Quote all of the entries word for word.

=== ENTRIES PROVIDED ===

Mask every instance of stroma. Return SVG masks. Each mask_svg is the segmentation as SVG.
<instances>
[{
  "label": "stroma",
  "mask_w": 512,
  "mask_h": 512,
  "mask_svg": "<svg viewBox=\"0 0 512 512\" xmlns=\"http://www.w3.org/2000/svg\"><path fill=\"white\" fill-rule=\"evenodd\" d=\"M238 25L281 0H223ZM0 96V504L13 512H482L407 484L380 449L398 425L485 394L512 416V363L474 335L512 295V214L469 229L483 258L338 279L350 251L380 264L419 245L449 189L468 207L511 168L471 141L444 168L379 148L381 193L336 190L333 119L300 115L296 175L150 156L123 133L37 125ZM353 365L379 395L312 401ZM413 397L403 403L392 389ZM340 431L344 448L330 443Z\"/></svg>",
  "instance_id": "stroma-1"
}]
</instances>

===

**SOLUTION**
Mask every instance of stroma. Return SVG masks. Each mask_svg is the segmentation as SVG.
<instances>
[{
  "label": "stroma",
  "mask_w": 512,
  "mask_h": 512,
  "mask_svg": "<svg viewBox=\"0 0 512 512\" xmlns=\"http://www.w3.org/2000/svg\"><path fill=\"white\" fill-rule=\"evenodd\" d=\"M238 25L281 0H223ZM0 96V504L13 512H482L407 484L380 449L398 425L485 394L512 416V363L474 335L512 295V214L469 229L483 258L338 279L350 251L380 264L419 245L449 189L468 207L511 168L471 141L444 168L379 148L381 193L336 190L333 119L300 115L296 175L150 156L123 133L37 125ZM353 365L379 395L312 401ZM413 397L403 403L392 389ZM340 431L344 448L330 443Z\"/></svg>",
  "instance_id": "stroma-1"
}]
</instances>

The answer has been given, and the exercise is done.